**TASK INPUTS:**
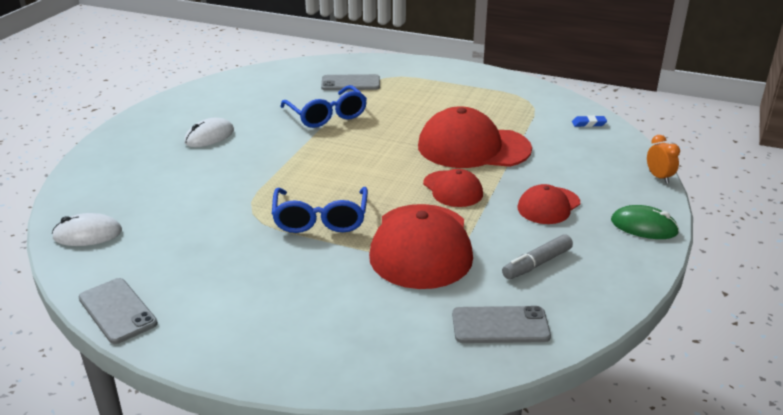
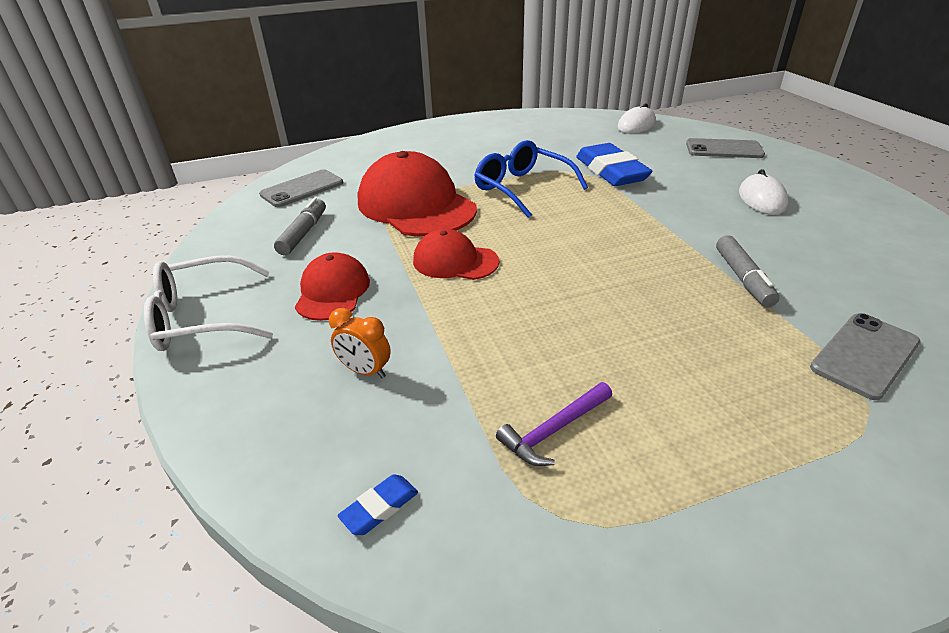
camera: 140 degrees right, 5 degrees up
(117, 311) = (535, 115): grey phone -> grey phone (724, 149)
(232, 199) = (611, 171): none -> blue eraser
(327, 116) = (743, 278): blue glasses -> grey marker
(473, 147) = (505, 328): red cap -> none
(502, 114) = (554, 430): none -> purple hammer
(644, 226) = (202, 318): green mouse -> white glasses
(658, 177) = (192, 418): orange clock -> orange clock (365, 371)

**WORK REQUIRED:**
For each line in the entries that holds "blue", return that line.

**YOUR SOLUTION:**
(232, 199) = (611, 171): none -> blue eraser
(327, 116) = (743, 278): blue glasses -> grey marker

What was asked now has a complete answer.